_ASSIGNMENT_. Every entry below must be retyped exactly, and the pictures must be left out.
-*-
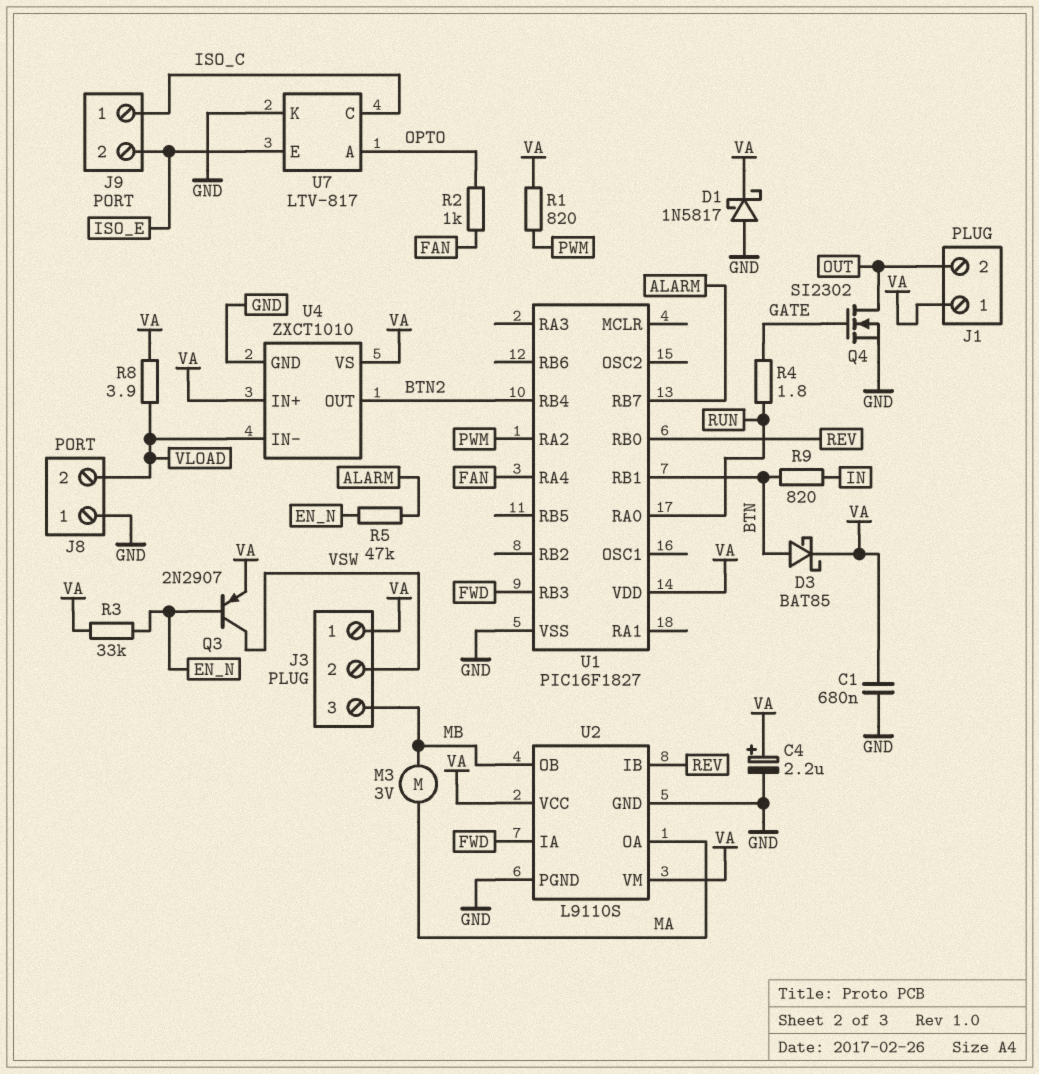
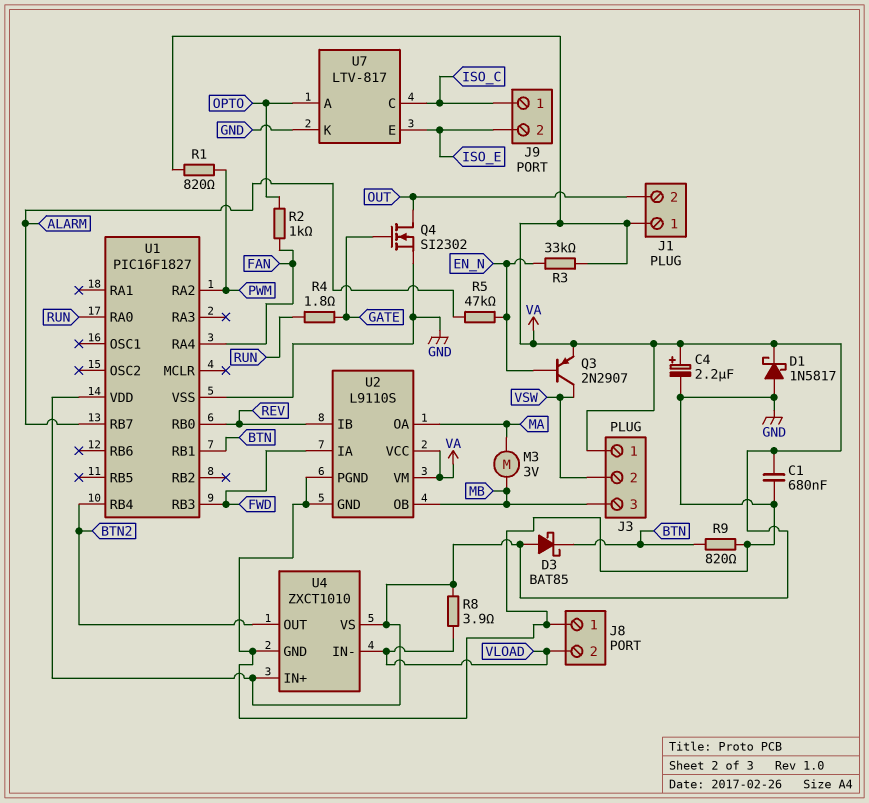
D3: schottky BAT85 (A BTN, K VA) -> schottky BAT85 (A VA, K BTN)
R9: 820 (BTN, IN) -> 820 (BTN, GND)

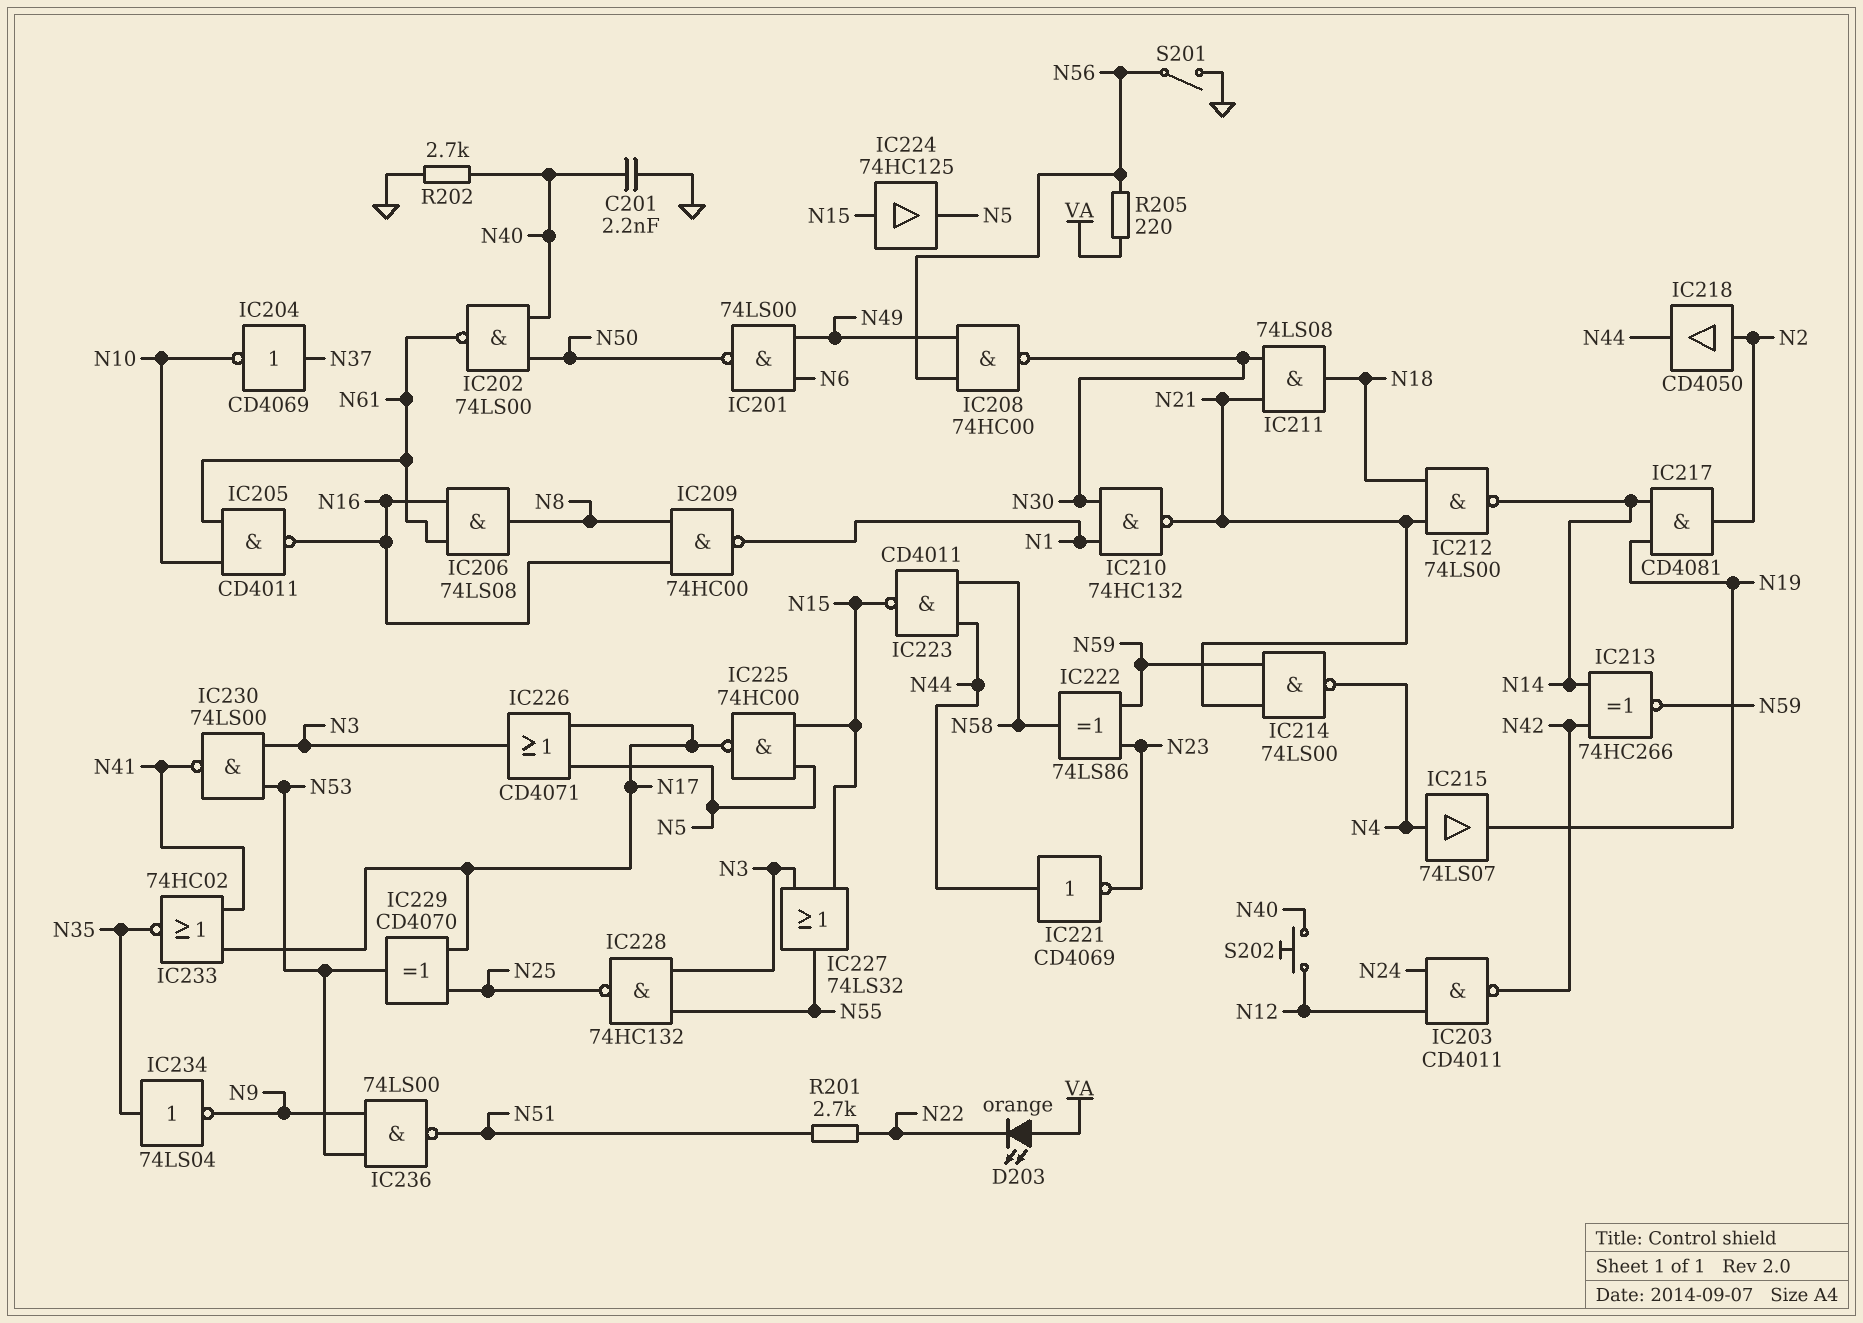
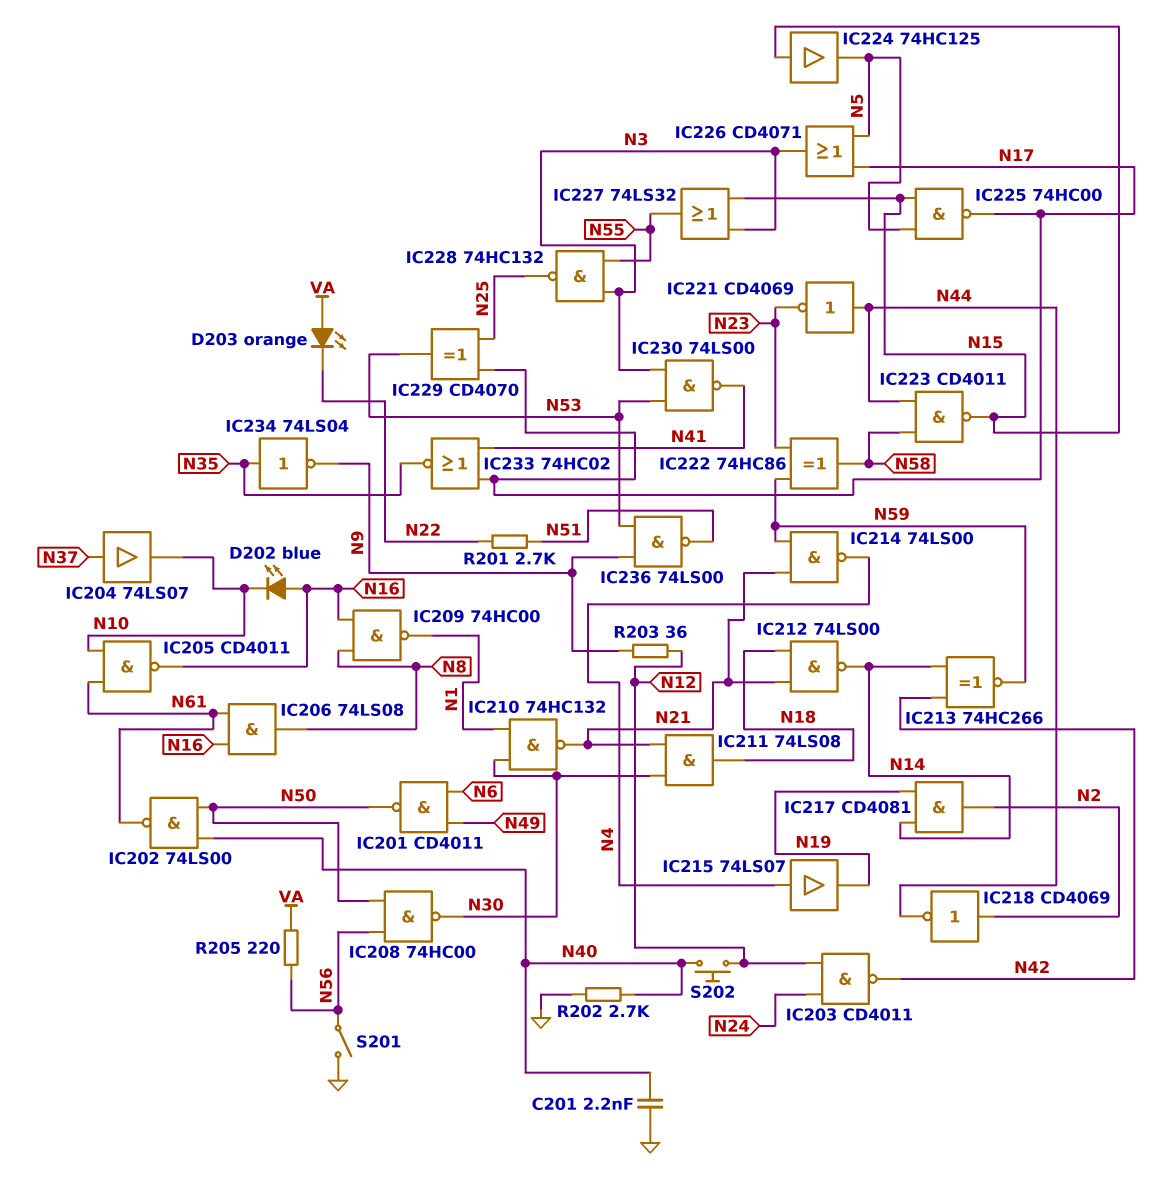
D202: none -> LED blue (A N16, K N10)
IC201: NAND 74LS00 (in N6, in N49, out N50) -> NAND CD4011 (in N6, in N49, out N50)
IC204: NOT CD4069 (in N37, out N10) -> buffer 74LS07 (in N37, out N10)
IC208: NAND 74HC00 (in N49, in N56, out N30) -> NAND 74HC00 (in N50, in N56, out N30)
IC218: buffer CD4050 (in N2, out N44) -> NOT CD4069 (in N2, out N44)
IC222: XOR 74LS86 (in N23, in N59, out N58) -> XOR 74HC86 (in N23, in N59, out N58)
R203: none -> 36 (N9, N12)

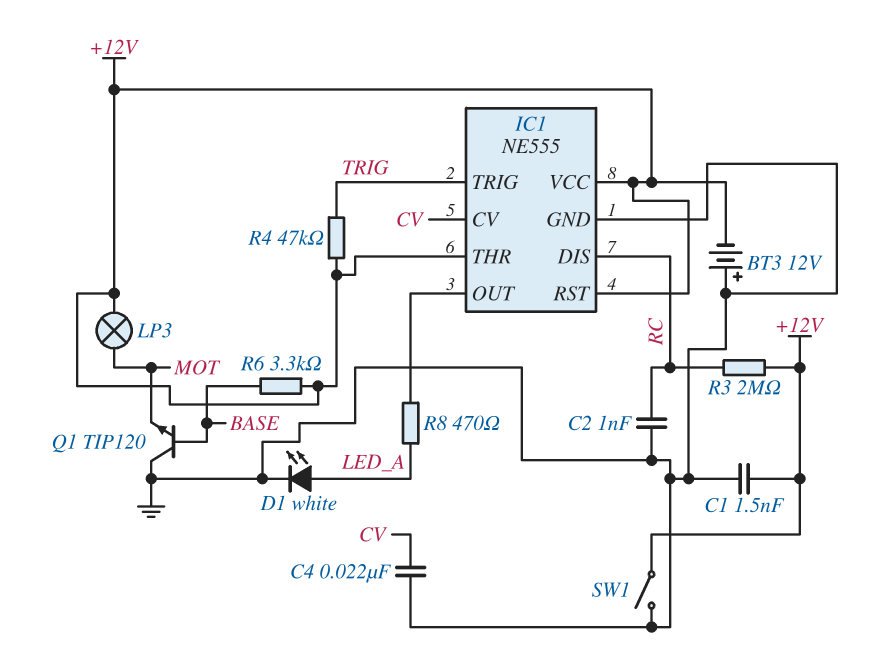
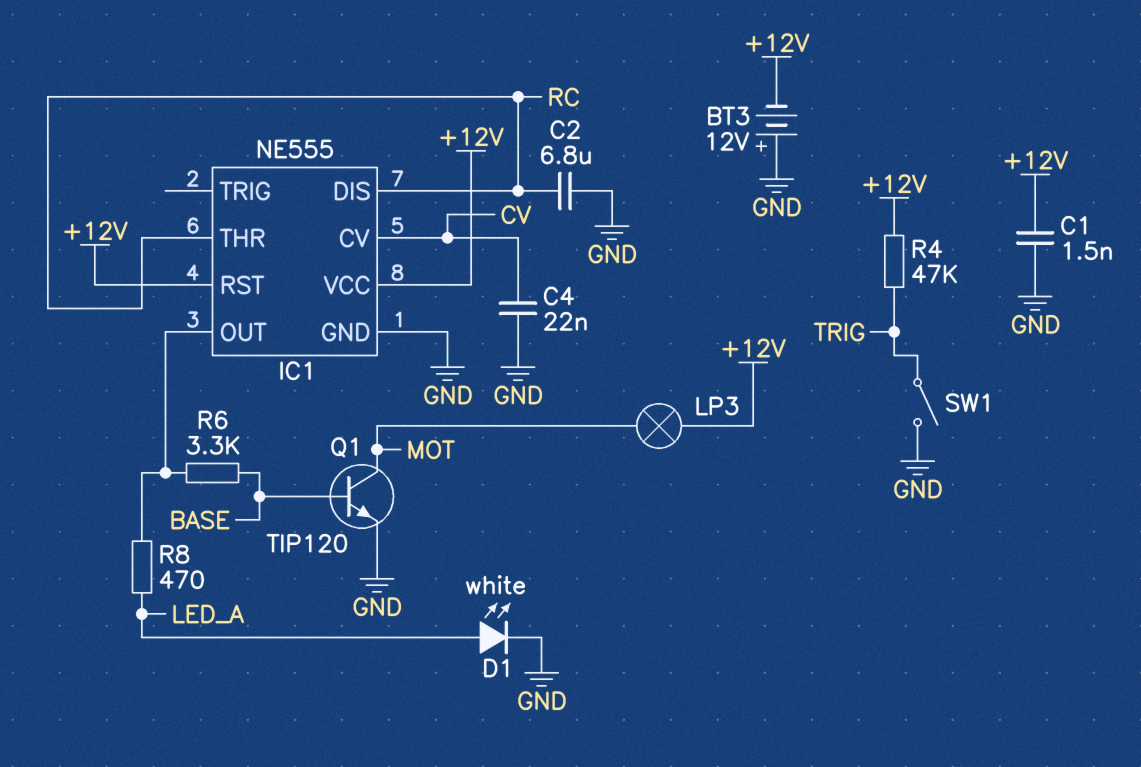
C2: 1nF (GND, RC) -> 6.8uF (GND, RC)
IC1 pin THR: +12V -> RC
IC1 pin TRIG: TRIG -> none
Q1: NPN TIP120 (B BASE, C GND, E MOT) -> NPN TIP120 (B BASE, C MOT, E GND)
R3: 2M (+12V, RC) -> none
R6: 3.3k (+12V, BASE) -> 3.3k (BASE, IC1/OUT)
SW1: switch (+12V, GND) -> switch (GND, TRIG)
-*-
_TASK RESULT_.
D3: schottky BAT85 (A BTN, K VA) -> schottky BAT85 (A VA, K BTN)
R9: 820 (BTN, IN) -> 820 (BTN, GND)

D202: none -> LED blue (A N16, K N10)
IC201: NAND 74LS00 (in N6, in N49, out N50) -> NAND CD4011 (in N6, in N49, out N50)
IC204: NOT CD4069 (in N37, out N10) -> buffer 74LS07 (in N37, out N10)
IC208: NAND 74HC00 (in N49, in N56, out N30) -> NAND 74HC00 (in N50, in N56, out N30)
IC218: buffer CD4050 (in N2, out N44) -> NOT CD4069 (in N2, out N44)
IC222: XOR 74LS86 (in N23, in N59, out N58) -> XOR 74HC86 (in N23, in N59, out N58)
R203: none -> 36 (N9, N12)

C2: 1nF (GND, RC) -> 6.8uF (GND, RC)
IC1 pin THR: +12V -> RC
IC1 pin TRIG: TRIG -> none
Q1: NPN TIP120 (B BASE, C GND, E MOT) -> NPN TIP120 (B BASE, C MOT, E GND)
R3: 2M (+12V, RC) -> none
R6: 3.3k (+12V, BASE) -> 3.3k (BASE, IC1/OUT)
SW1: switch (+12V, GND) -> switch (GND, TRIG)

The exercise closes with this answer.